--- DATA Enclosed Below ---
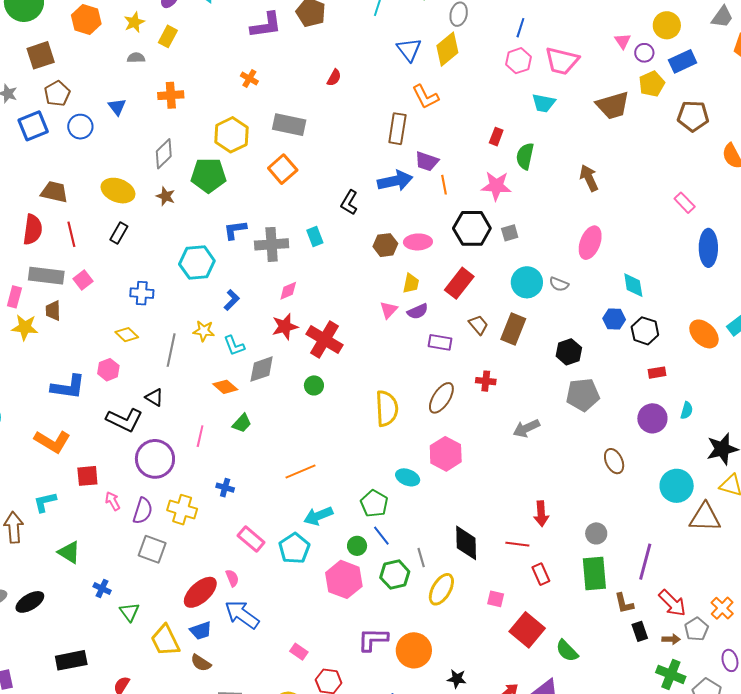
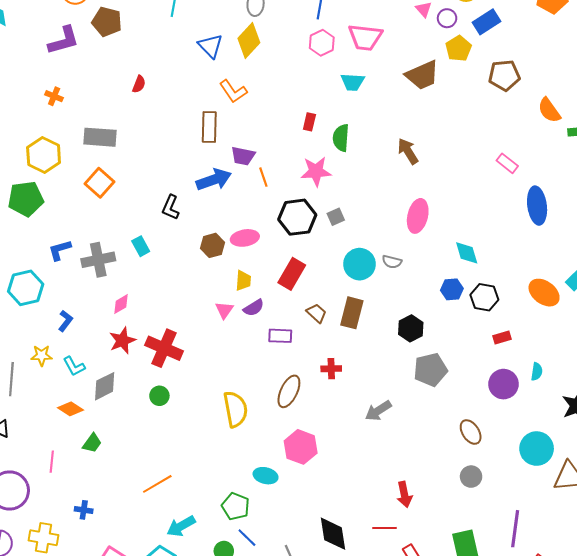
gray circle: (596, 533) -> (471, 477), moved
--- End of Enclosed DATA ---
--- DATA Enclosed Below ---
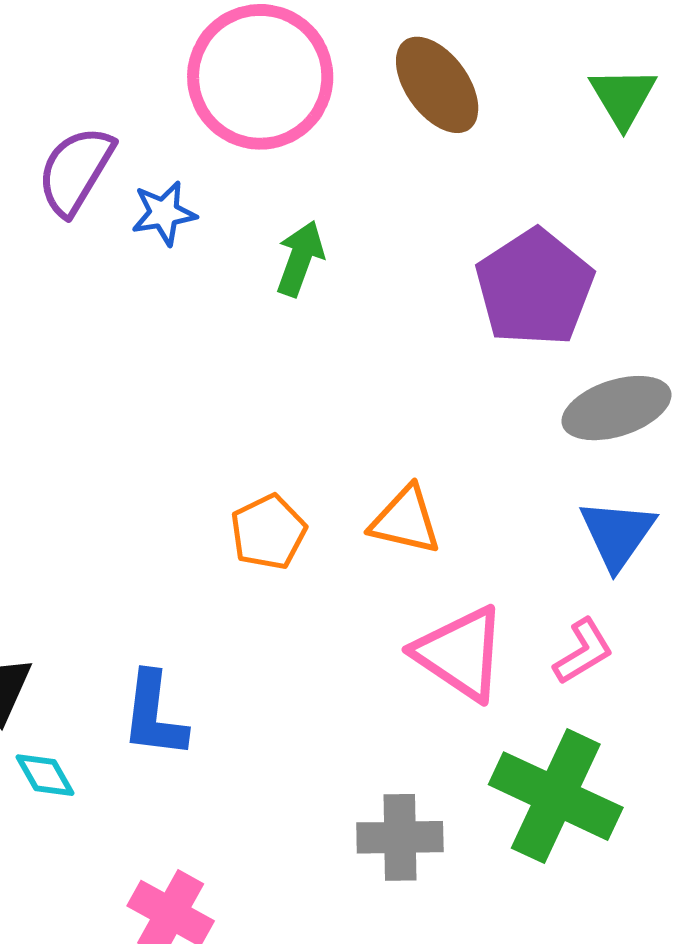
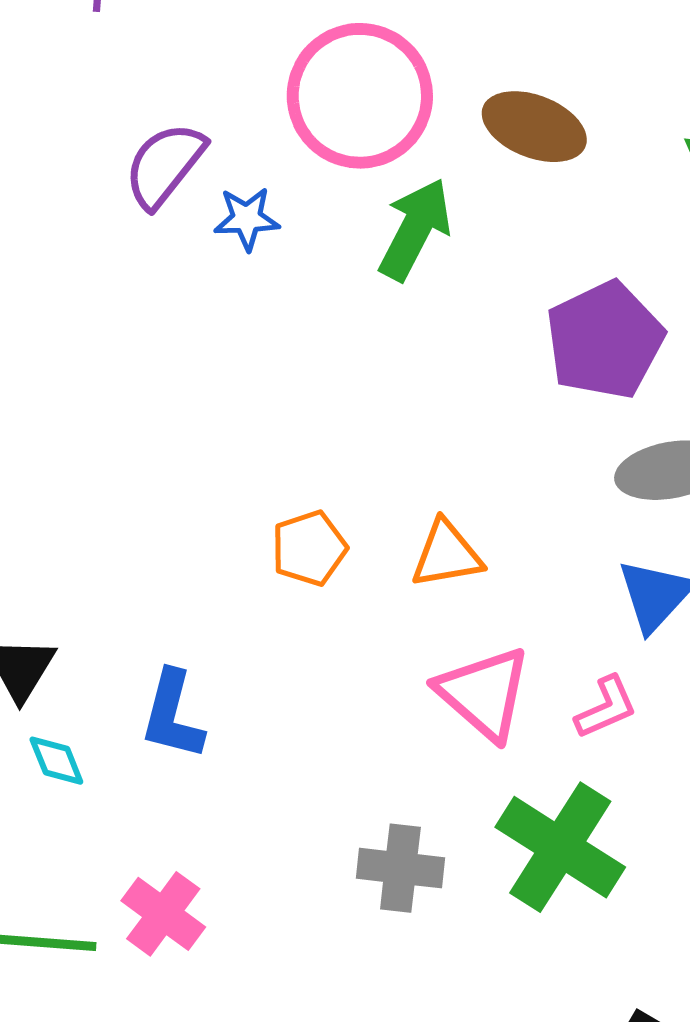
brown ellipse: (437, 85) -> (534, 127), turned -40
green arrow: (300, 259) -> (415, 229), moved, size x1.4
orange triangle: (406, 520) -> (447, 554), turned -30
--- End of Enclosed DATA ---
--- DATA Enclosed Below ---
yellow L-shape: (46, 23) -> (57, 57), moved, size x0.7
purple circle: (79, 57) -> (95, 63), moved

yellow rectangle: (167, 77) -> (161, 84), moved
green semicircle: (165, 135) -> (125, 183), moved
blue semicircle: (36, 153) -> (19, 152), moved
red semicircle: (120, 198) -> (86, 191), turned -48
--- End of Enclosed DATA ---
Everything above from the line containing "yellow rectangle: (167, 77)" down to the line containing "red semicircle: (120, 198)" should be copied exactly, both end lines included, and nothing else.

◆ EXERCISE OUTPUT:
yellow rectangle: (167, 77) -> (161, 84), moved
green semicircle: (165, 135) -> (125, 183), moved
blue semicircle: (36, 153) -> (19, 152), moved
red semicircle: (120, 198) -> (86, 191), turned -48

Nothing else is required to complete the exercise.